__ASSIGNMENT__: Which lines below contain the word "VBUS"? Copy each of them.

__DATA RECORDS__:

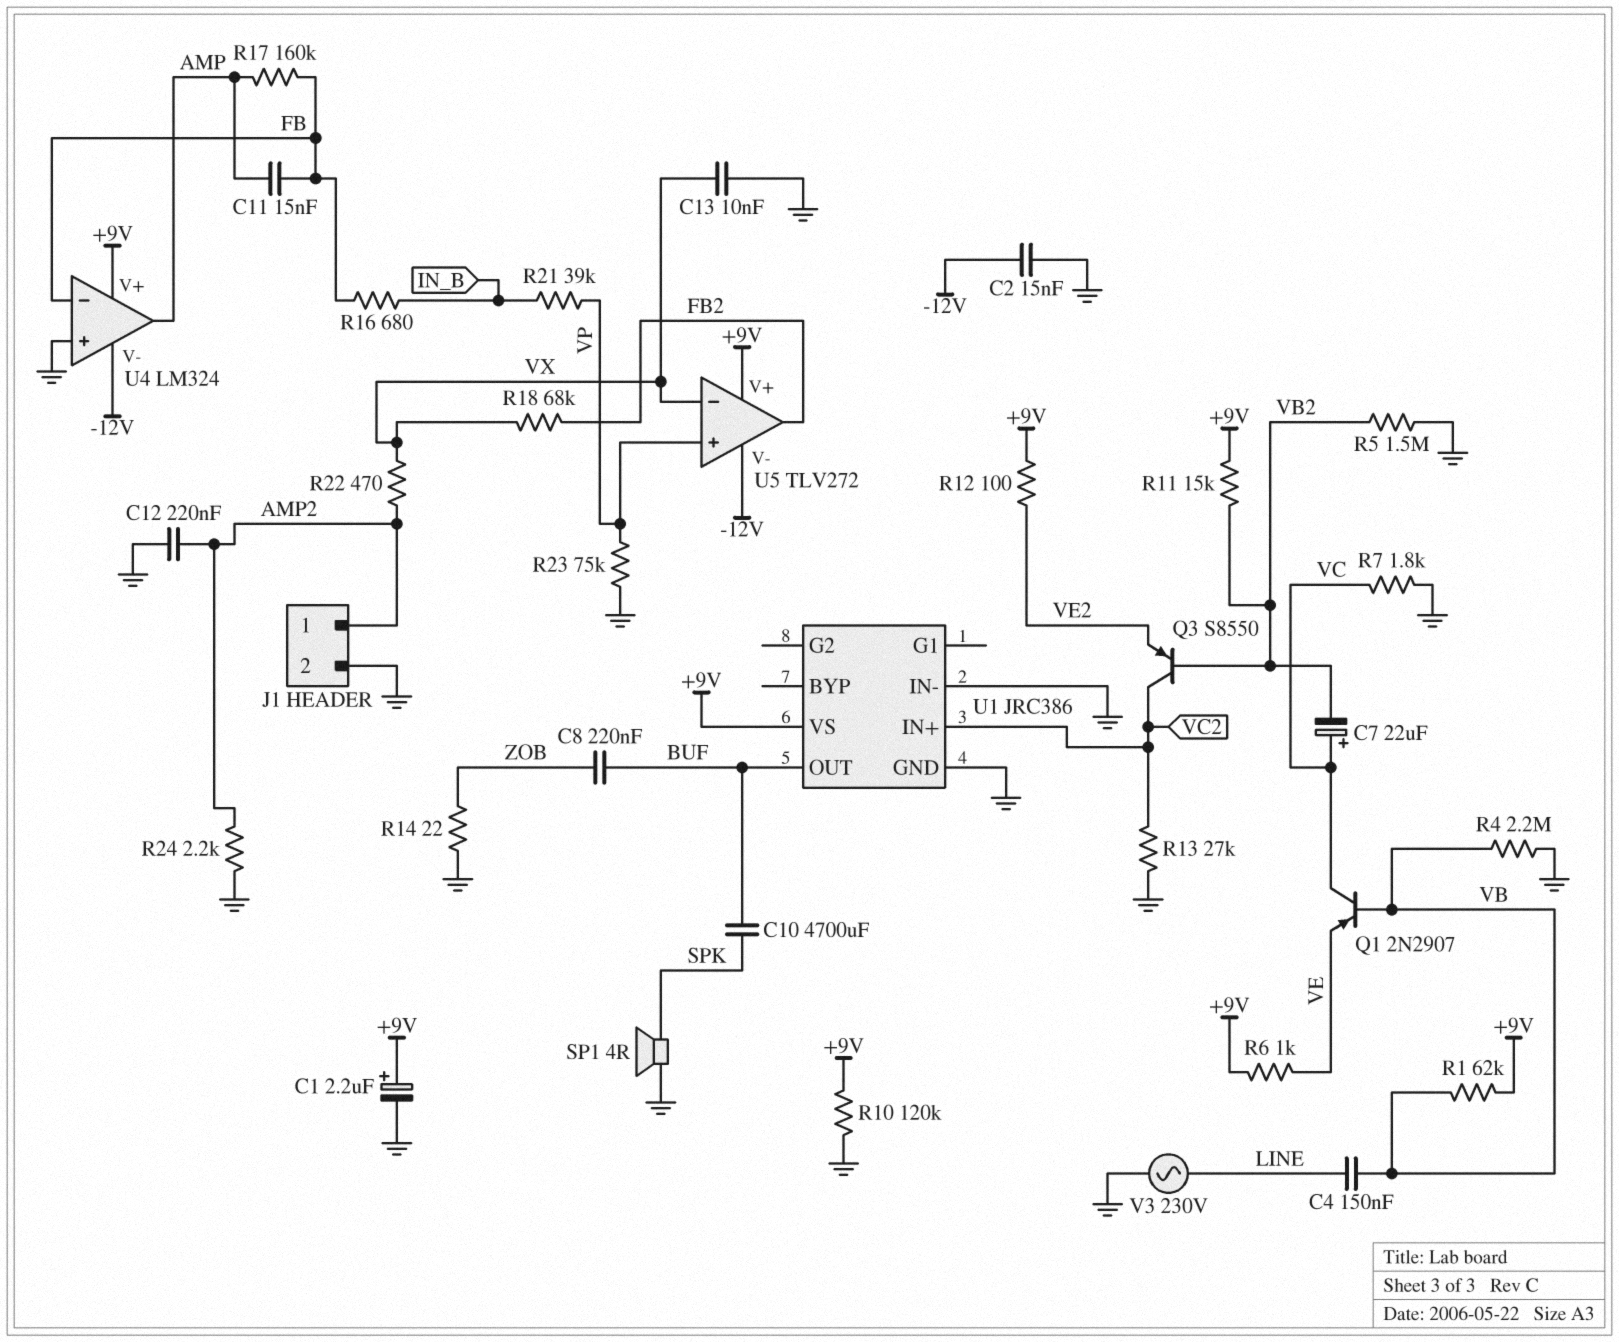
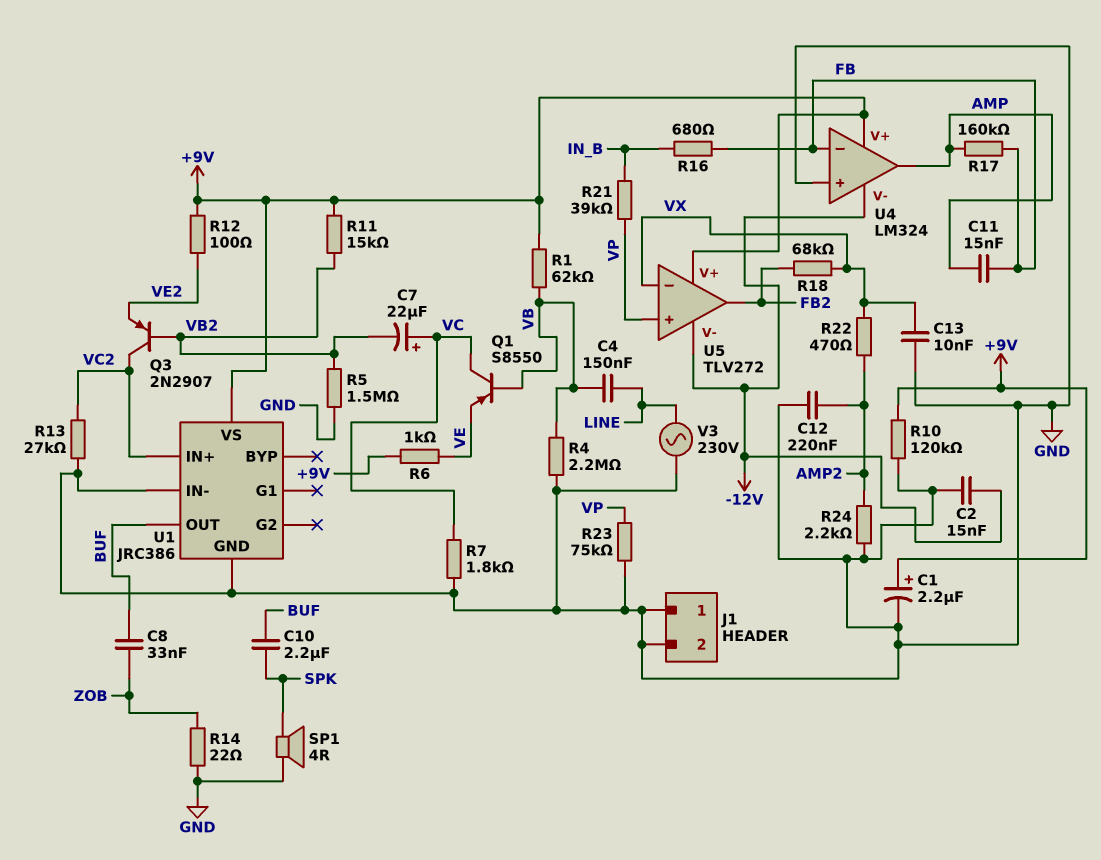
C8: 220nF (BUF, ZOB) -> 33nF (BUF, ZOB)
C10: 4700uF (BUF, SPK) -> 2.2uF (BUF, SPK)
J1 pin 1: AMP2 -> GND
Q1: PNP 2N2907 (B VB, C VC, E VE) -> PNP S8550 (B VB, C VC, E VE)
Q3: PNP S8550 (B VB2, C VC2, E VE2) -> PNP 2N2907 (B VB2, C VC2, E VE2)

--

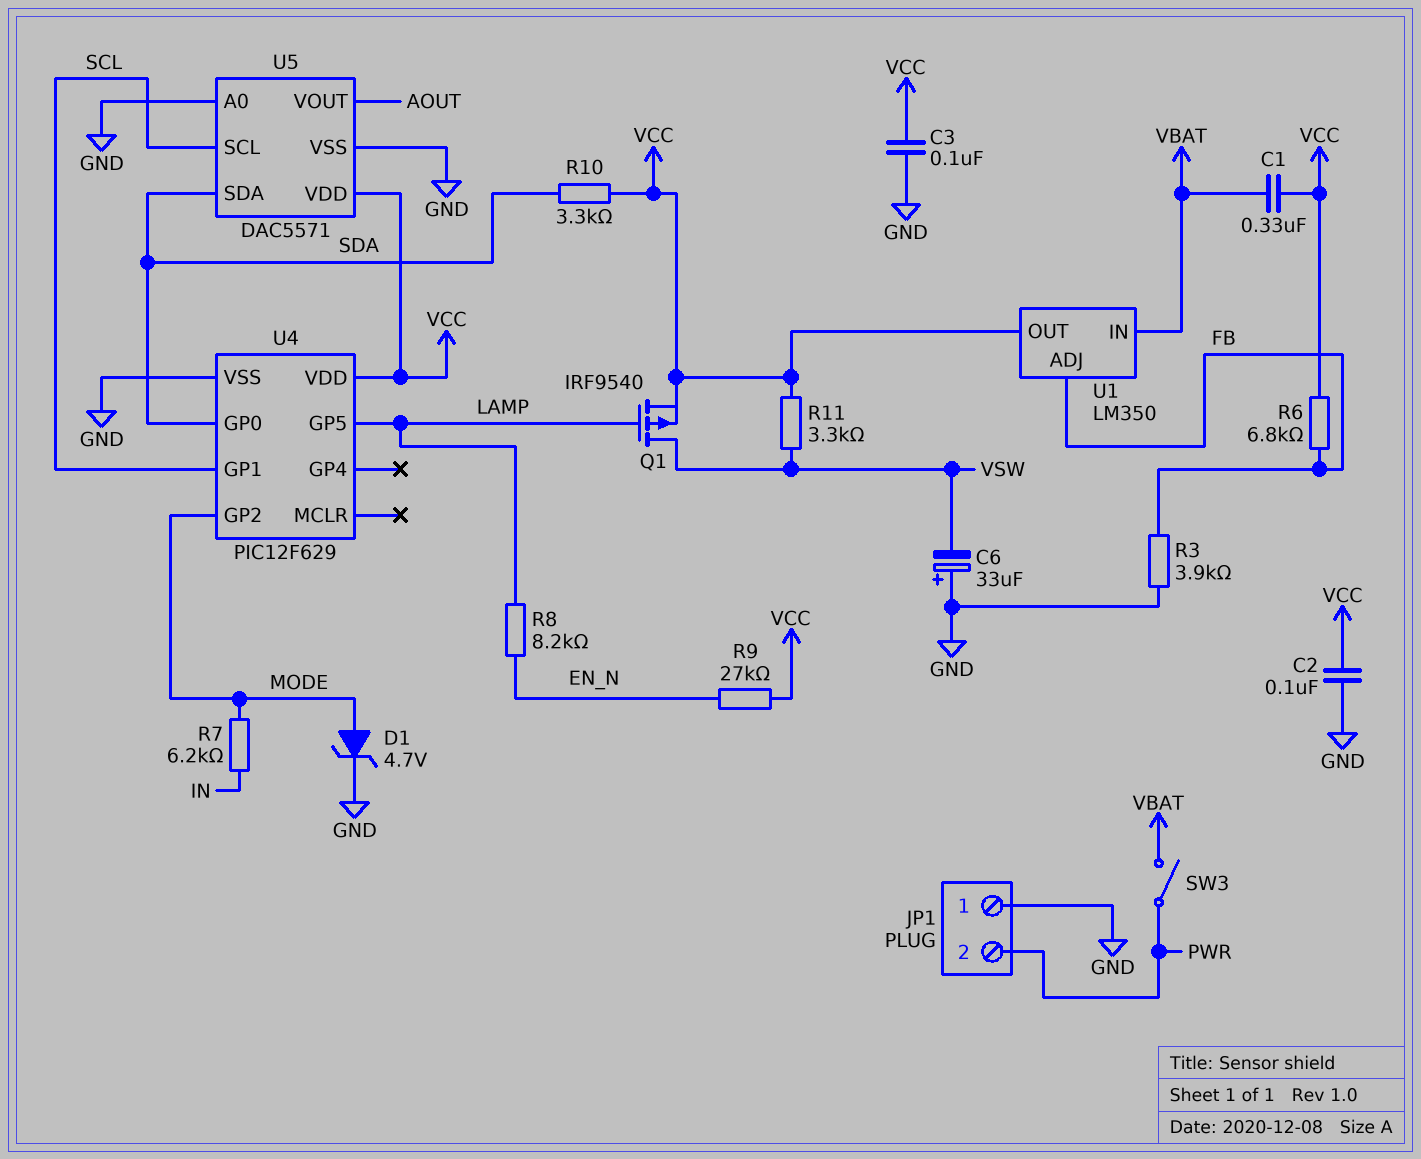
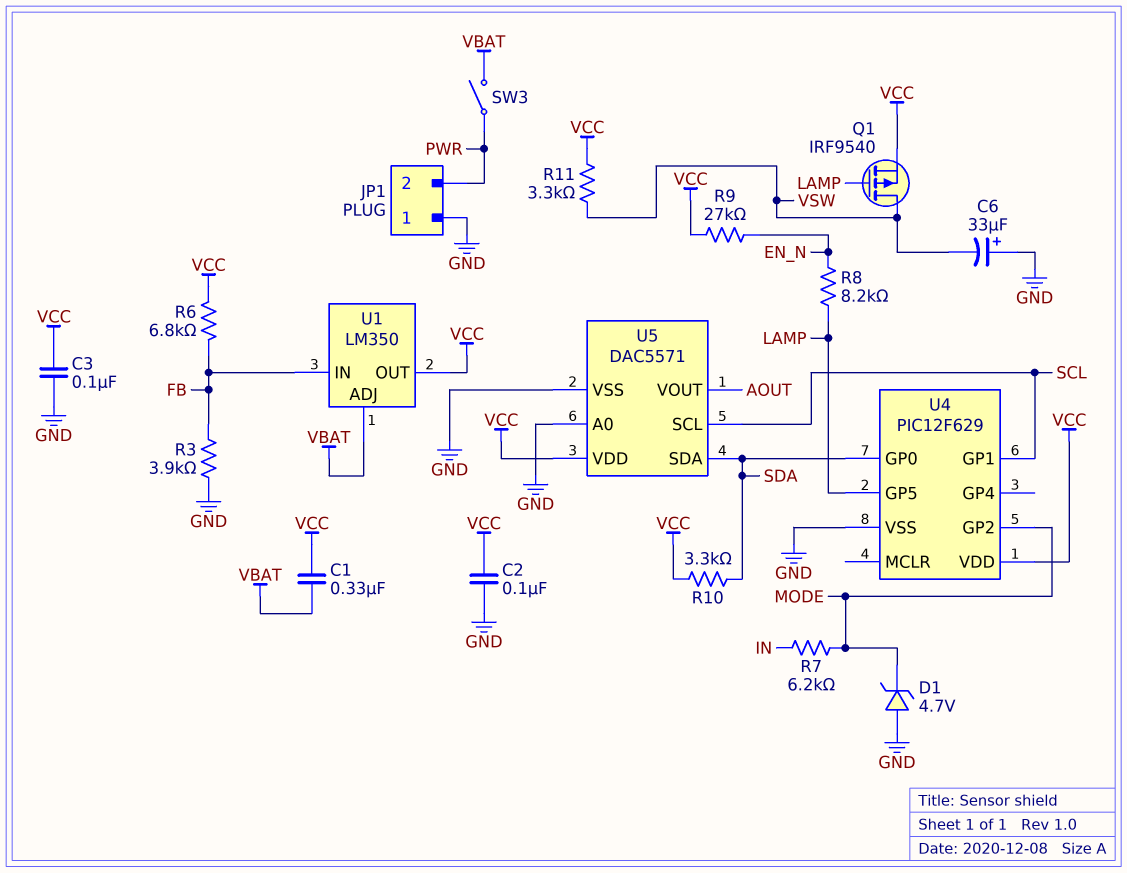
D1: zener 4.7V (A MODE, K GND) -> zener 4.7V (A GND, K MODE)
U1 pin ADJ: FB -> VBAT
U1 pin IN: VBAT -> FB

==

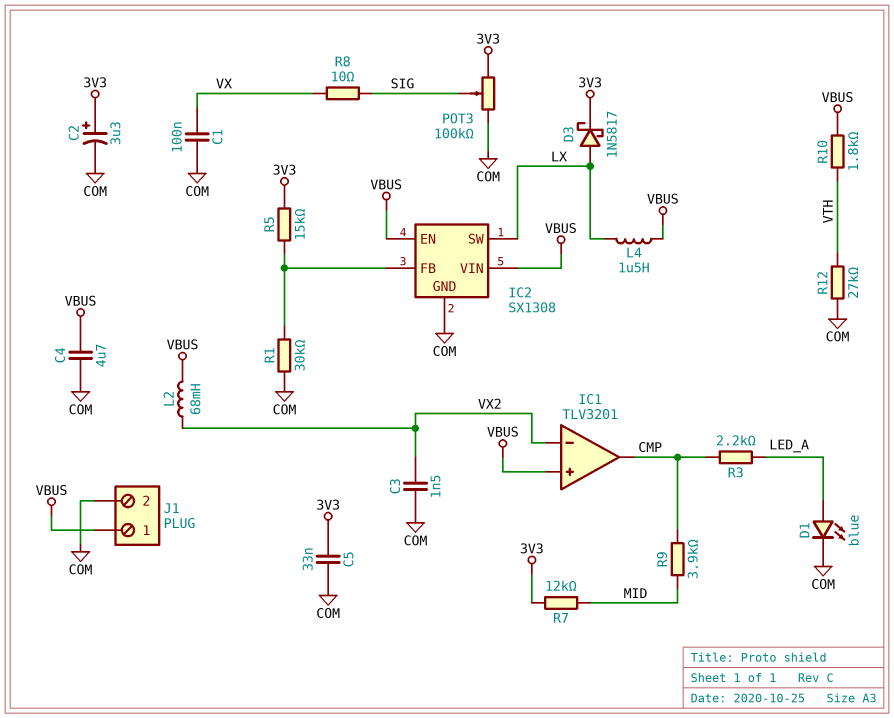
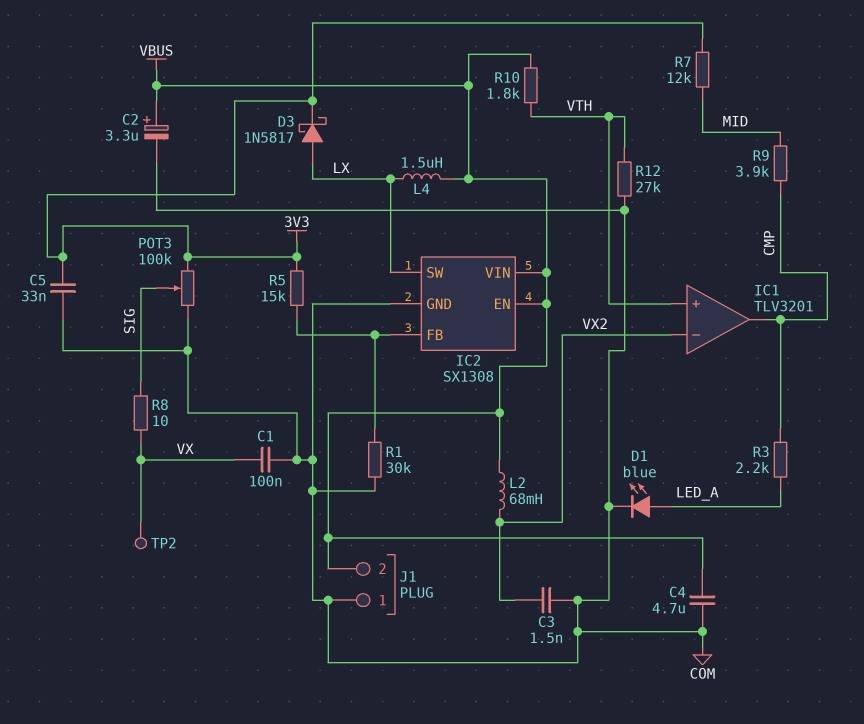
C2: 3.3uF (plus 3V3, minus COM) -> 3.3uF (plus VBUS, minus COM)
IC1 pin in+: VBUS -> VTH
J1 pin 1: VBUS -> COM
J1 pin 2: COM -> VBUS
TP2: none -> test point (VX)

__SOLUTION TO THIS EXERCISE__:
C2: 3.3uF (plus 3V3, minus COM) -> 3.3uF (plus VBUS, minus COM)
IC1 pin in+: VBUS -> VTH
J1 pin 1: VBUS -> COM
J1 pin 2: COM -> VBUS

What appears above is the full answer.